### What you have to do
Only some lines are wanted. Transcribe, exactly, the lines below from the line with "(146, 314) = (257, 468): none" up to and including the line with "(589, 366) = (598, 473): purple".

──────── Data ────────

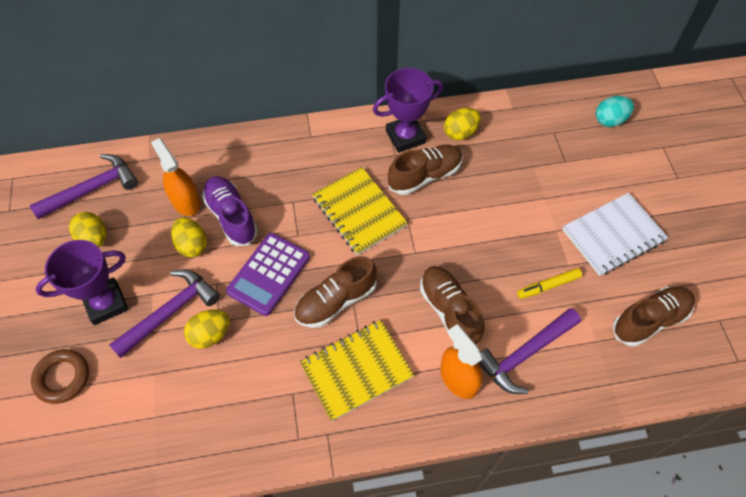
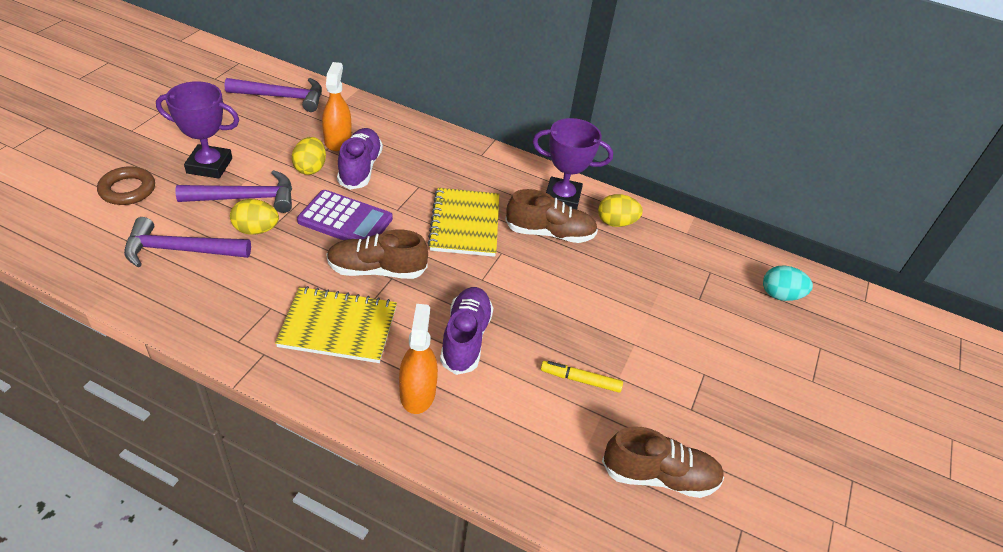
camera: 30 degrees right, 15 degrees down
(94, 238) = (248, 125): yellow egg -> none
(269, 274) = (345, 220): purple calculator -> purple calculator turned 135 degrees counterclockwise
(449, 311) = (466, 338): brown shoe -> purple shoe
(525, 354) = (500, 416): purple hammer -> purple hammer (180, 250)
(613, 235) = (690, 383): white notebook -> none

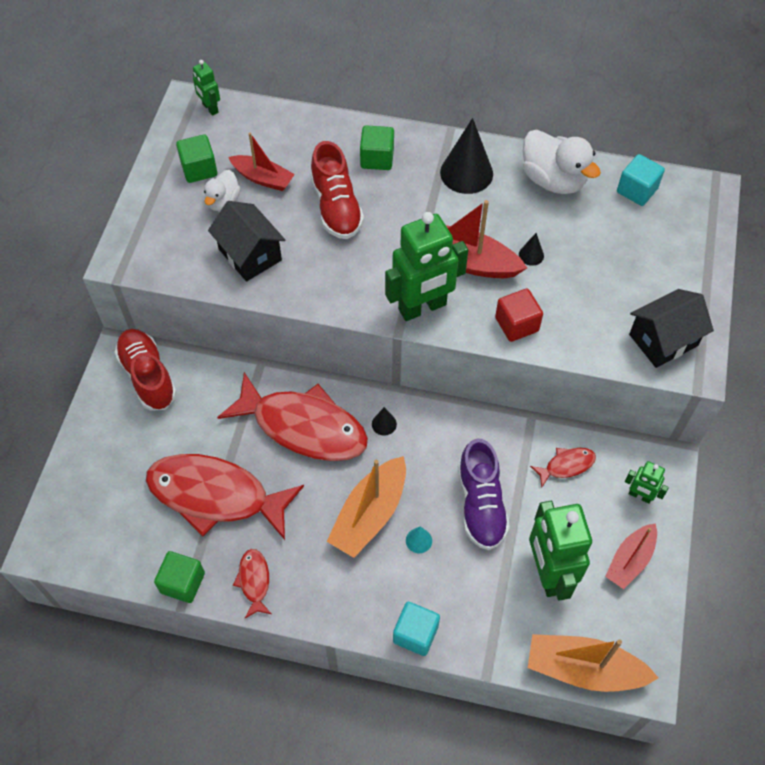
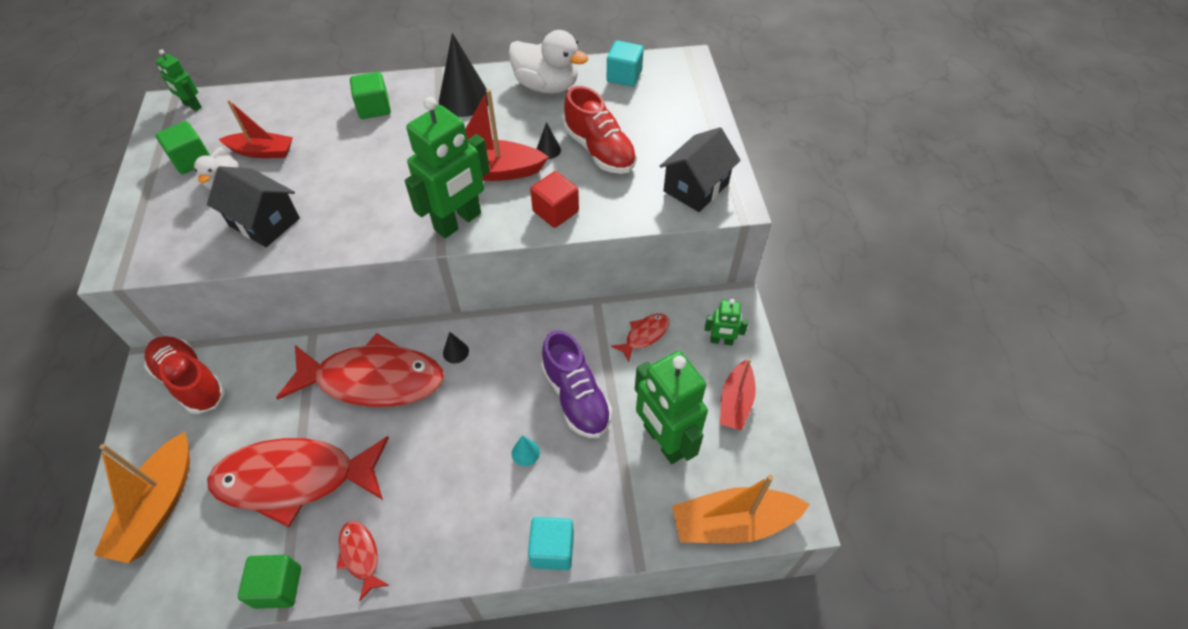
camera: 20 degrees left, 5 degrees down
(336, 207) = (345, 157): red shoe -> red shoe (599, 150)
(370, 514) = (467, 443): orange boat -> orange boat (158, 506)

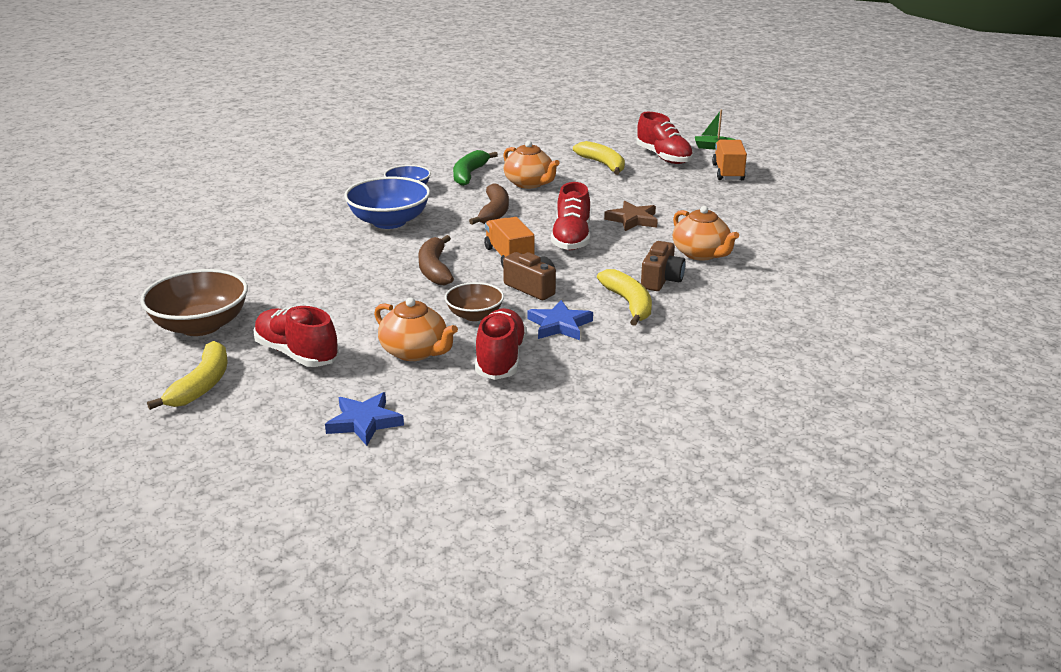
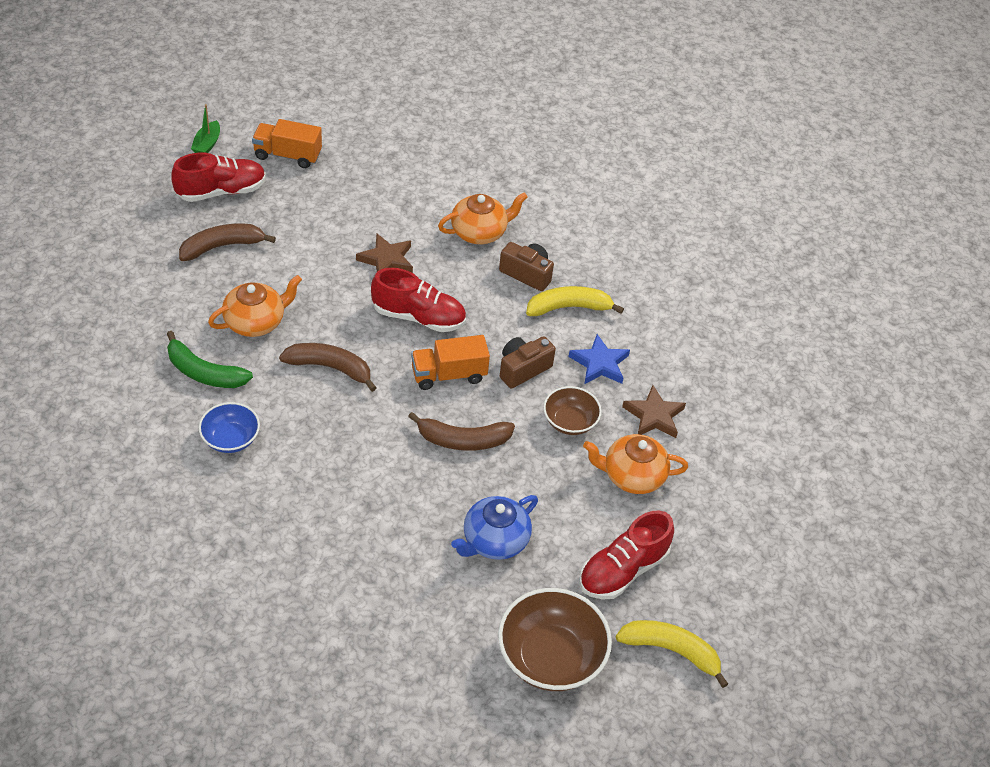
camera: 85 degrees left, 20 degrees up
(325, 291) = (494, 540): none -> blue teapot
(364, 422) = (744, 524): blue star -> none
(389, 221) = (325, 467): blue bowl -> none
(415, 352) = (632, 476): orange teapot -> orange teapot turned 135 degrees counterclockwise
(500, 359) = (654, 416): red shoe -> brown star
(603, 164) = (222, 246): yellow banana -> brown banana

────────
──────── Data ────────

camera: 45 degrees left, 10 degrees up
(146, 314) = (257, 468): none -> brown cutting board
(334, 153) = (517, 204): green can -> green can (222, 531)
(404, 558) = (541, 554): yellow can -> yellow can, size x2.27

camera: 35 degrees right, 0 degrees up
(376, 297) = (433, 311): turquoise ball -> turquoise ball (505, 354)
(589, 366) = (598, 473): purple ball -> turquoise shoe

────────

### Your response
(146, 314) = (257, 468): none -> brown cutting board
(334, 153) = (517, 204): green can -> green can (222, 531)
(404, 558) = (541, 554): yellow can -> yellow can, size x2.27

camera: 35 degrees right, 0 degrees up
(376, 297) = (433, 311): turquoise ball -> turquoise ball (505, 354)
(589, 366) = (598, 473): purple ball -> turquoise shoe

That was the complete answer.